Within the listing below, show every line that contains the word "lata".
[Data shown Boundary: Start]
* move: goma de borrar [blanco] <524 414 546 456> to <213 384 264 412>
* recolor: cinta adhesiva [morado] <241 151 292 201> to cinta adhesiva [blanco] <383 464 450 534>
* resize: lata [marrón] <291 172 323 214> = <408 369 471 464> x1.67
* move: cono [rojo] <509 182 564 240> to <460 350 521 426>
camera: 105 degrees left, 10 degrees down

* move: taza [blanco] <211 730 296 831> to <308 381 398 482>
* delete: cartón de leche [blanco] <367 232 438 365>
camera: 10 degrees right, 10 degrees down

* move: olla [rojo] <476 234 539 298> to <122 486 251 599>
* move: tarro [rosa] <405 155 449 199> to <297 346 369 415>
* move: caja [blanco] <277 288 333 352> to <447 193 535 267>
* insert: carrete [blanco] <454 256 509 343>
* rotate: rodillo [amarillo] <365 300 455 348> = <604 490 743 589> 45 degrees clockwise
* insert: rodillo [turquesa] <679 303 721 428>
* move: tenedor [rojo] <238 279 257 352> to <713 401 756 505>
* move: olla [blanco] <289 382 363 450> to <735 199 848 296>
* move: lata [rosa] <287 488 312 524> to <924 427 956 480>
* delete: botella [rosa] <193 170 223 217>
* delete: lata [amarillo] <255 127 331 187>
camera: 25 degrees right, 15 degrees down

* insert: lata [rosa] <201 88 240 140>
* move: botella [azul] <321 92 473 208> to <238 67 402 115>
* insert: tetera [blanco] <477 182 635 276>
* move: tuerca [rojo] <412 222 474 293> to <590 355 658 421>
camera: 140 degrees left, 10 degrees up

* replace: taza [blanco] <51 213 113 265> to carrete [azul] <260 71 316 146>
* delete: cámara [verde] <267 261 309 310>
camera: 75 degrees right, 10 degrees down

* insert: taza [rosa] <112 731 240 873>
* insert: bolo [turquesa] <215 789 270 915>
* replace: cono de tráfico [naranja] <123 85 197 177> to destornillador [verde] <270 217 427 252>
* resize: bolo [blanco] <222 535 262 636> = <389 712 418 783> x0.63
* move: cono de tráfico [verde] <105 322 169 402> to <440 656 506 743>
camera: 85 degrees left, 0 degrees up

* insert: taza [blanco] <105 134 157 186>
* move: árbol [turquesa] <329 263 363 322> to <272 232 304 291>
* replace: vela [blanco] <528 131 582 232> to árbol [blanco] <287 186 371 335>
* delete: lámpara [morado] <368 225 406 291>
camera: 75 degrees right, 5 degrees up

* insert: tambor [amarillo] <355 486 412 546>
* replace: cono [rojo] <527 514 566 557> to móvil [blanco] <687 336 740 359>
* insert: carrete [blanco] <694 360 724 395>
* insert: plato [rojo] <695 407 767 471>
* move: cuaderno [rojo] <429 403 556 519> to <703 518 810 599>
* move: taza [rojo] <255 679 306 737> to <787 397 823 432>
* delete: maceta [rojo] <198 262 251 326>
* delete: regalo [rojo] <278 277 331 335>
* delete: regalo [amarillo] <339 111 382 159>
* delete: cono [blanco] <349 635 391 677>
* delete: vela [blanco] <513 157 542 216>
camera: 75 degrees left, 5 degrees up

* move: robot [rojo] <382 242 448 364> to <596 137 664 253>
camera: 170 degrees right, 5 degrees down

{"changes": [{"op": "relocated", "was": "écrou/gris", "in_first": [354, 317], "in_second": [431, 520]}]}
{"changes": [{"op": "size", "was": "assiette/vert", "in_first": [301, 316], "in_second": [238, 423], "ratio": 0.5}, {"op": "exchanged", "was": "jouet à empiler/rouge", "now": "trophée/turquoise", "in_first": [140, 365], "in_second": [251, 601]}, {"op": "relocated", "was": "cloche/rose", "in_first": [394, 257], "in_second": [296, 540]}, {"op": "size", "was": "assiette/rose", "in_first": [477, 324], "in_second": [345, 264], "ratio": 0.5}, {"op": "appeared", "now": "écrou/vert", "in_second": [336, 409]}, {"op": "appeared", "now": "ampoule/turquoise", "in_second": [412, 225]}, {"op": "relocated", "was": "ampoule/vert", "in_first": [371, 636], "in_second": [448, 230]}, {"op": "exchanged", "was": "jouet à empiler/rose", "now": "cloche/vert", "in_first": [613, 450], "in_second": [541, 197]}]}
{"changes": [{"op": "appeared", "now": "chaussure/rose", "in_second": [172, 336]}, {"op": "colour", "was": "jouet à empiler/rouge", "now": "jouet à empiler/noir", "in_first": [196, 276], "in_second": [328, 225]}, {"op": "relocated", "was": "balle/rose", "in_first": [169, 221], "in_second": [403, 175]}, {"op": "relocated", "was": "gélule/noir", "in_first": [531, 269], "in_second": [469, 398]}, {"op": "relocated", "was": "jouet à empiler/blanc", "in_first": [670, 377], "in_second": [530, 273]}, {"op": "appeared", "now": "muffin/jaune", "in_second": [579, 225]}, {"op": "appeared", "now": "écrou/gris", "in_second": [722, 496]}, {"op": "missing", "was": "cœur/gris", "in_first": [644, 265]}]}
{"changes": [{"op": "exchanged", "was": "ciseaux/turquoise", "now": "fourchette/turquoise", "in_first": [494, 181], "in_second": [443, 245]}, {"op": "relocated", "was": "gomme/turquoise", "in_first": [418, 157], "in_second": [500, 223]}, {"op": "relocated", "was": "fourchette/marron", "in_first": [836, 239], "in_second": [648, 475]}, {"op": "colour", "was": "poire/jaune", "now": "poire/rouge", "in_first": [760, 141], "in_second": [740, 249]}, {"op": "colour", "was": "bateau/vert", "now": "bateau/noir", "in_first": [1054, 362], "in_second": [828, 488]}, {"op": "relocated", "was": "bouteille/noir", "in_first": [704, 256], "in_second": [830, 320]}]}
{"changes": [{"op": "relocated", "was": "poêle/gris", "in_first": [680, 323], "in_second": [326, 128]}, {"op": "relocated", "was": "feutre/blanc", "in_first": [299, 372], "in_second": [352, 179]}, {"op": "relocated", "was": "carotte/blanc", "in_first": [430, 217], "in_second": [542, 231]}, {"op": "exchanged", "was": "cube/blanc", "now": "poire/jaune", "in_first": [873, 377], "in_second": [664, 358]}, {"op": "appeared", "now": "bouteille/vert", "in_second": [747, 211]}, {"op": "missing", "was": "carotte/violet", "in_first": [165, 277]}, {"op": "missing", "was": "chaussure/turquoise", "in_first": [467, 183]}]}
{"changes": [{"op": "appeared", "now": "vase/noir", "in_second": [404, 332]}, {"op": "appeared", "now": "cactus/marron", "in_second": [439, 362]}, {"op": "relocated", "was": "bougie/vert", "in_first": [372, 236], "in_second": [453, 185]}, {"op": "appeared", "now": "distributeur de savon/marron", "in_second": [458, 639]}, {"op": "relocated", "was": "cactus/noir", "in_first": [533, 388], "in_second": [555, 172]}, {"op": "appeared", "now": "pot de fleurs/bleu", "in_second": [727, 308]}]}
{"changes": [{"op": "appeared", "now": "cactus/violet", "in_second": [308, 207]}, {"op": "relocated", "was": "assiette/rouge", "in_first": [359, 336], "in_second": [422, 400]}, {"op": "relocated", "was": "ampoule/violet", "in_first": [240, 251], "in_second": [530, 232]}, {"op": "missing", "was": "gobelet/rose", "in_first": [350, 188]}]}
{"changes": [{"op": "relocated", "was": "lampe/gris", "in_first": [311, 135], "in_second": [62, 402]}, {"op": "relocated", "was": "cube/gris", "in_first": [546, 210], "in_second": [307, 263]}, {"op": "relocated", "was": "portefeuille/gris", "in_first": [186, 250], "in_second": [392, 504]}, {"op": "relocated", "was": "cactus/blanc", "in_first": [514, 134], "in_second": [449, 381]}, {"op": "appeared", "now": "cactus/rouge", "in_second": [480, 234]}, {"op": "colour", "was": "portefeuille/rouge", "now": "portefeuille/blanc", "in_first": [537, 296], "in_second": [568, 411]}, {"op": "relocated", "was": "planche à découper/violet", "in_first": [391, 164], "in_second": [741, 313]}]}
[Data shown Boundary: End]
■ Worked solution:
* resize: lata [marrón] <291 172 323 214> = <408 369 471 464> x1.67
* move: lata [rosa] <287 488 312 524> to <924 427 956 480>
* delete: lata [amarillo] <255 127 331 187>
* insert: lata [rosa] <201 88 240 140>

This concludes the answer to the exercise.